[Opening RAW DATA section]

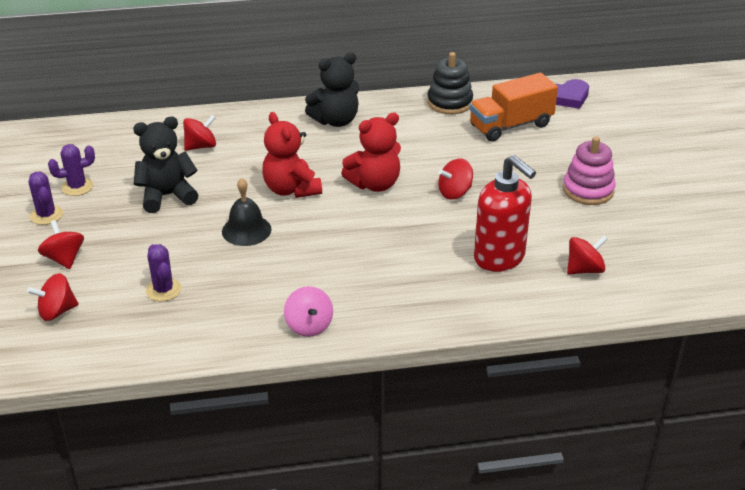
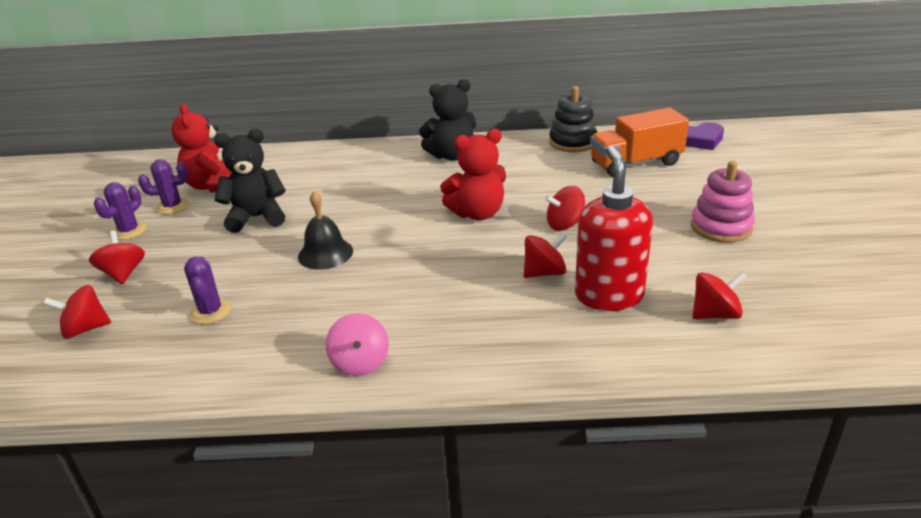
camera: 10 degrees right, 5 degrees down
(46, 215) = (129, 231): purple cactus -> purple cactus turned 45 degrees clockwise
(201, 146) = (309, 174): red spinning top -> red spinning top (544, 273)
(291, 189) = (387, 216): red teddy bear -> red teddy bear (213, 186)
(500, 258) = (608, 296): red soap dispenser -> red soap dispenser turned 150 degrees counterclockwise

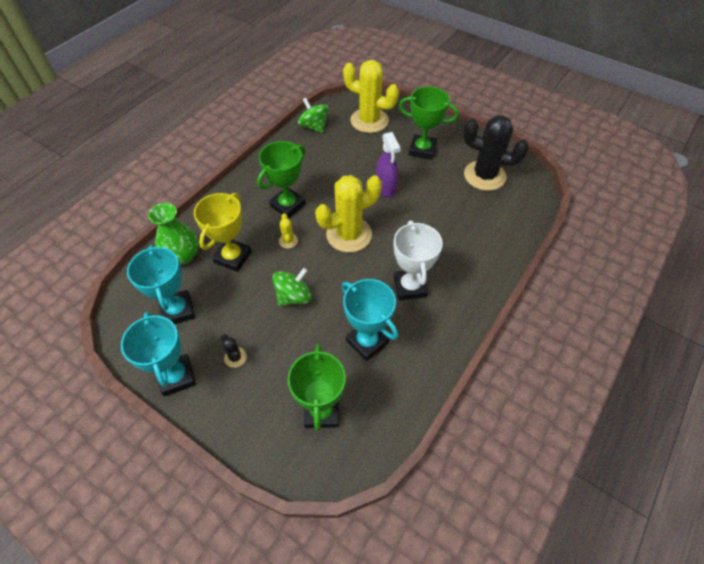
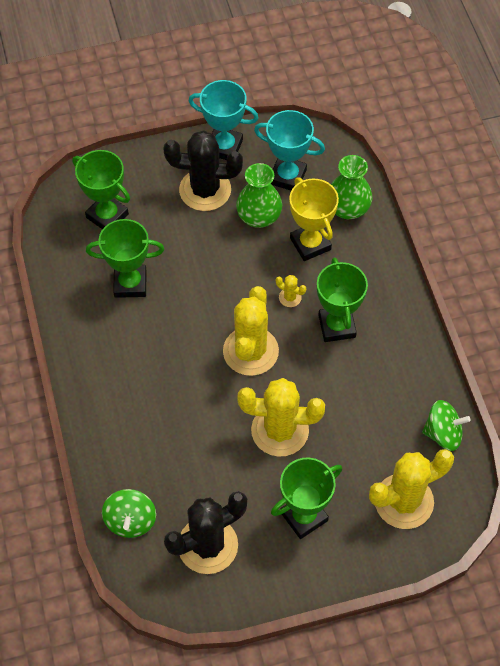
camera: 130 degrees right, 5 degrees up
(233, 303) = (259, 217): none -> green vase
(235, 357) = (205, 190): black cactus -> black cactus, size x2.40
(294, 296) = (223, 262): green spinning top -> green spinning top (130, 520)
(367, 341) = (130, 284): turquoise trophy -> green trophy
(386, 188) = (280, 430): purple spray bottle -> yellow cactus
(410, 287) = (147, 355): white trophy -> none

[Closing RAW DATA section]

Go through the entries above and output them exactly, without pictures.

### OUTPUT
camera: 10 degrees right, 5 degrees down
(46, 215) = (129, 231): purple cactus -> purple cactus turned 45 degrees clockwise
(201, 146) = (309, 174): red spinning top -> red spinning top (544, 273)
(291, 189) = (387, 216): red teddy bear -> red teddy bear (213, 186)
(500, 258) = (608, 296): red soap dispenser -> red soap dispenser turned 150 degrees counterclockwise

camera: 130 degrees right, 5 degrees up
(233, 303) = (259, 217): none -> green vase
(235, 357) = (205, 190): black cactus -> black cactus, size x2.40
(294, 296) = (223, 262): green spinning top -> green spinning top (130, 520)
(367, 341) = (130, 284): turquoise trophy -> green trophy
(386, 188) = (280, 430): purple spray bottle -> yellow cactus
(410, 287) = (147, 355): white trophy -> none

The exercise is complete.